Collected data entries
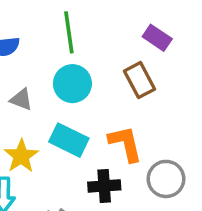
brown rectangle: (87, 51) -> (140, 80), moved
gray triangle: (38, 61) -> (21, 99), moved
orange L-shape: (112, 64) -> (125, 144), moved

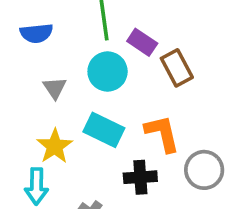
purple rectangle: (157, 38) -> (142, 42), moved
gray triangle: (21, 99) -> (55, 88), turned 35

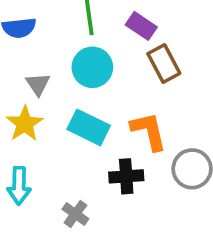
purple rectangle: (142, 42) -> (141, 26), moved
yellow star: (55, 146) -> (25, 124), moved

**What you are asked to do**
If pictures appear among the records, do not carry them over; retype the rest exactly.

**Problem solution**
brown rectangle: (87, 51) -> (140, 80), moved
gray triangle: (38, 61) -> (21, 99), moved
orange L-shape: (112, 64) -> (125, 144), moved

purple rectangle: (157, 38) -> (142, 42), moved
gray triangle: (21, 99) -> (55, 88), turned 35

purple rectangle: (142, 42) -> (141, 26), moved
yellow star: (55, 146) -> (25, 124), moved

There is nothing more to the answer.